Stored items from a collection:

=== Begin Enclosure ===

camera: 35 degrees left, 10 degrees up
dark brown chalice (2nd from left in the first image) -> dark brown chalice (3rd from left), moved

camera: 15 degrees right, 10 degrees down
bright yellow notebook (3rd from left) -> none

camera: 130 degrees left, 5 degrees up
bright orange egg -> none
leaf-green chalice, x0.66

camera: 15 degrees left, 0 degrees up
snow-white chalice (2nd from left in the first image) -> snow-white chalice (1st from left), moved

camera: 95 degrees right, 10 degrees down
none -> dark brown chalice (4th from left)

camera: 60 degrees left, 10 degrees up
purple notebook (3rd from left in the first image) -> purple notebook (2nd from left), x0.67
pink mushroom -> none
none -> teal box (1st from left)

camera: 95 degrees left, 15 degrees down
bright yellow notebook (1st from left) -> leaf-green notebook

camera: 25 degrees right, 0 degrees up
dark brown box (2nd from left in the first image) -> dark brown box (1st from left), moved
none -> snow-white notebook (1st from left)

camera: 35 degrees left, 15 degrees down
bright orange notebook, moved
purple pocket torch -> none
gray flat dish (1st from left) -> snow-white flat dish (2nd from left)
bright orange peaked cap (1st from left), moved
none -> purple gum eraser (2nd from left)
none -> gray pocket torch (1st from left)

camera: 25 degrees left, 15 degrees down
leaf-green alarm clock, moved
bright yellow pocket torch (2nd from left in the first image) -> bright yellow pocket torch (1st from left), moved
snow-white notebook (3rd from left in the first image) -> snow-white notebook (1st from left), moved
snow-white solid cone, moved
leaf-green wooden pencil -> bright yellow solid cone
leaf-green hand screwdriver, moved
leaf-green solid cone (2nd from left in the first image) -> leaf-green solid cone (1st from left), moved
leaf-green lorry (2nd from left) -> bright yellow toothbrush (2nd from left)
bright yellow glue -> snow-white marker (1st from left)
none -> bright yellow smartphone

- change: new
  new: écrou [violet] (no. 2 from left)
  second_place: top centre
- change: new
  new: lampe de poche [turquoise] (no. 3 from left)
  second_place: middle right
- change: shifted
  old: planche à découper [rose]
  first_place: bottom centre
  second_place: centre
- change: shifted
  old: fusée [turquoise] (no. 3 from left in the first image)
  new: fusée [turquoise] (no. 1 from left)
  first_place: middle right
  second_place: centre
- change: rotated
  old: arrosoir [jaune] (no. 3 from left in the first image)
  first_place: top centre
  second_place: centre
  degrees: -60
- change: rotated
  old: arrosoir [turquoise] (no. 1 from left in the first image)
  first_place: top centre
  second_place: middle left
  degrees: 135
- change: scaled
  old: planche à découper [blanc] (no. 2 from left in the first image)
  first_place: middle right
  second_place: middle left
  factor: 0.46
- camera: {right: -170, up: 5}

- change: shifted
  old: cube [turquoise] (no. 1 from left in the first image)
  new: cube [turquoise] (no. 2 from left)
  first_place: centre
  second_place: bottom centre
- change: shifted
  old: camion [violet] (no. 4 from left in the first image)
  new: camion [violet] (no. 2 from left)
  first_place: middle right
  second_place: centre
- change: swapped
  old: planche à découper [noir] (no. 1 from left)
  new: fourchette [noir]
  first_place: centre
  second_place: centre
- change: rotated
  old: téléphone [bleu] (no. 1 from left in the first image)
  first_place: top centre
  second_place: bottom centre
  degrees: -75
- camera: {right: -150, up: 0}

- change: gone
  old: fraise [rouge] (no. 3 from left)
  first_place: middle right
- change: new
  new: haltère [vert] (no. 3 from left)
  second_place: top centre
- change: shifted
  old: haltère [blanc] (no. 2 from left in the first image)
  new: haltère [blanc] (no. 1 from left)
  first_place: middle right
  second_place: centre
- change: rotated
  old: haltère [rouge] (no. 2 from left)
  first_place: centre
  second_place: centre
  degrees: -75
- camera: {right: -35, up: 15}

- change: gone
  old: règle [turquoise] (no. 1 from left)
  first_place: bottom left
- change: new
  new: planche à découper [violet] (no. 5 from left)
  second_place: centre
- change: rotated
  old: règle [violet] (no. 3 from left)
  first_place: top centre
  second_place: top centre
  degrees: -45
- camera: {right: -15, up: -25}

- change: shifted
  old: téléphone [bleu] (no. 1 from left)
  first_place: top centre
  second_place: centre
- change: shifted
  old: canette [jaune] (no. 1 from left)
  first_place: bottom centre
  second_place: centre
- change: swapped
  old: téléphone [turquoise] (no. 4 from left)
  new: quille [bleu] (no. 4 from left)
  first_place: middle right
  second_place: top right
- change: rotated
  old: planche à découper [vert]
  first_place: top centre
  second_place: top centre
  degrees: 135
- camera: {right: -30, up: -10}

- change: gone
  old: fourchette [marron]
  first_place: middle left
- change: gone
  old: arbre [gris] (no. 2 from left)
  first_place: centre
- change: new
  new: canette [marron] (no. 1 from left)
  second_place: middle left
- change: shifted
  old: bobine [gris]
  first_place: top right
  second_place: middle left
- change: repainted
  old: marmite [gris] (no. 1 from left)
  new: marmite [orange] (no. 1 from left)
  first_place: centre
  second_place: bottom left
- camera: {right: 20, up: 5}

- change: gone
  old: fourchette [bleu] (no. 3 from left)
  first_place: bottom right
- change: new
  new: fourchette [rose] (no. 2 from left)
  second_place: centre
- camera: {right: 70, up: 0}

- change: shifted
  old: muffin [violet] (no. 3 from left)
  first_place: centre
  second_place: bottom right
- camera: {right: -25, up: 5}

=== End Enclosure ===

» **Work item**
Proceeding from the line containing "old: arrosoir [turquoise]" through the line containing "factor: 0.46", transcribe the lines above exactly, both end lines included.

» **Solution to this problem**
  old: arrosoir [turquoise] (no. 1 from left in the first image)
  first_place: top centre
  second_place: middle left
  degrees: 135
- change: scaled
  old: planche à découper [blanc] (no. 2 from left in the first image)
  first_place: middle right
  second_place: middle left
  factor: 0.46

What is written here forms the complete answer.